##### INPUT RECORDS #####

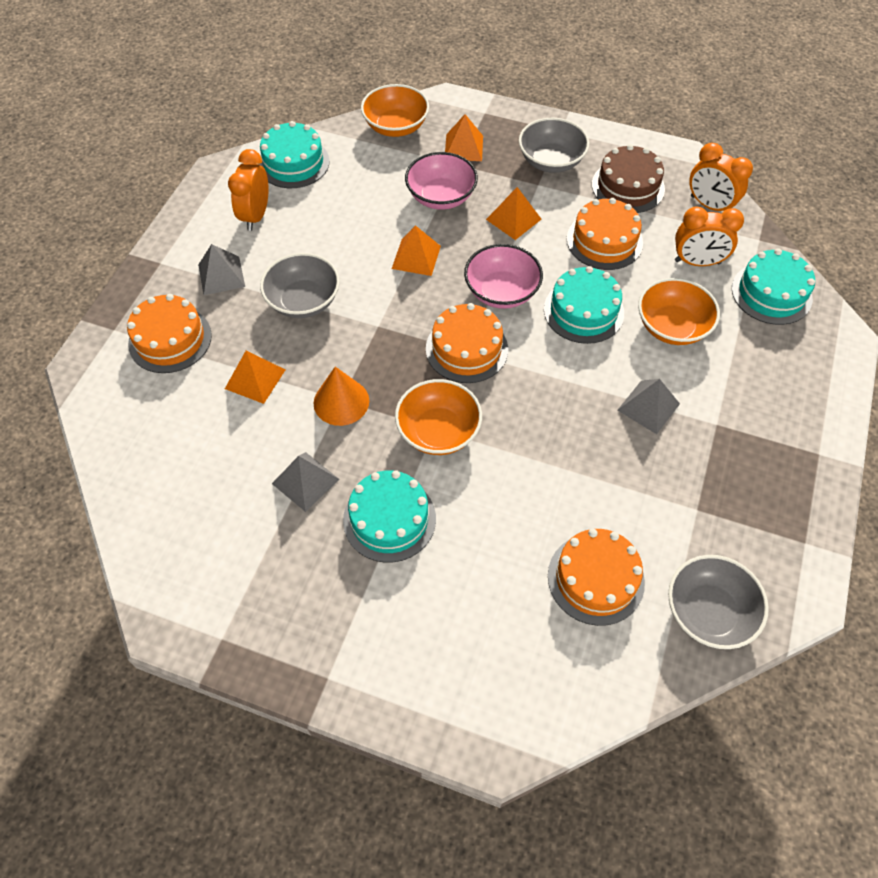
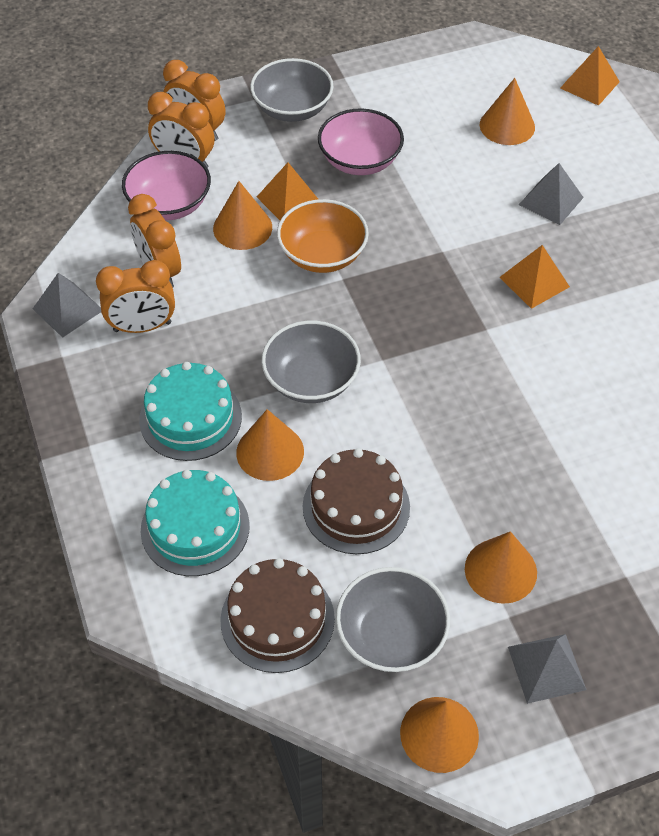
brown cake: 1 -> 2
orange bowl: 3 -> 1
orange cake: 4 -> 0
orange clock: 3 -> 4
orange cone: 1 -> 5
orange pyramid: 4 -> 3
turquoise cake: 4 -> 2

#####
##### INPUT RECORDS #####

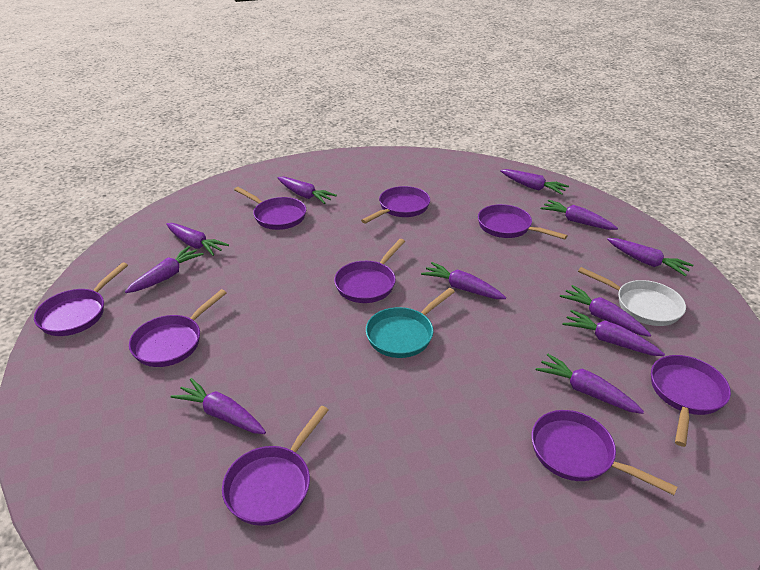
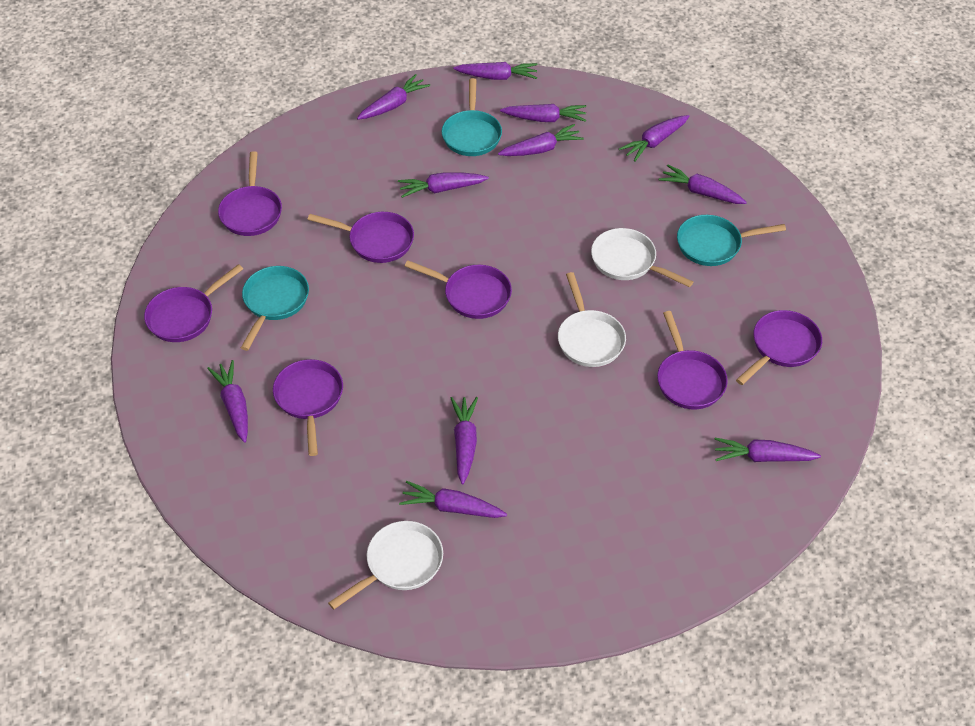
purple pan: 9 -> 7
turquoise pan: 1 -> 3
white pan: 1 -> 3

#####

WHAT IS NEEDED:
The reply is a bare number, the count of lines in these entries that hold the word "cake".

RESULT:
3